YOUR GOAL:
Return every one of the entries below word for word, leaving out the pictures.

Spatial grounding data
....
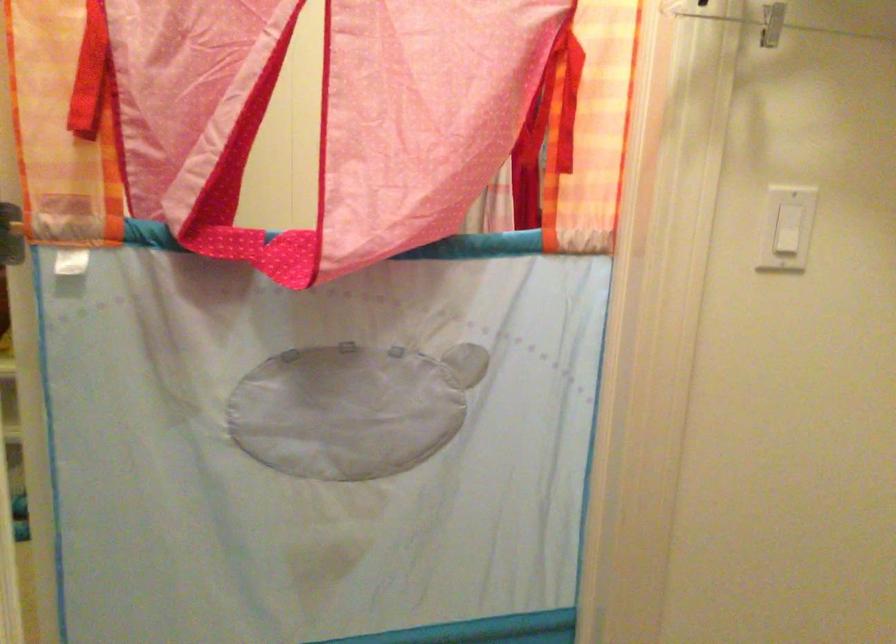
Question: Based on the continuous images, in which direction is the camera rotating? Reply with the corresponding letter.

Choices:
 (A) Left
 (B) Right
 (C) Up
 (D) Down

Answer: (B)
....
RESPONSE:
Question: Based on the continuous images, in which direction is the camera rotating? Reply with the corresponding letter.

Choices:
 (A) Left
 (B) Right
 (C) Up
 (D) Down

Answer: (B)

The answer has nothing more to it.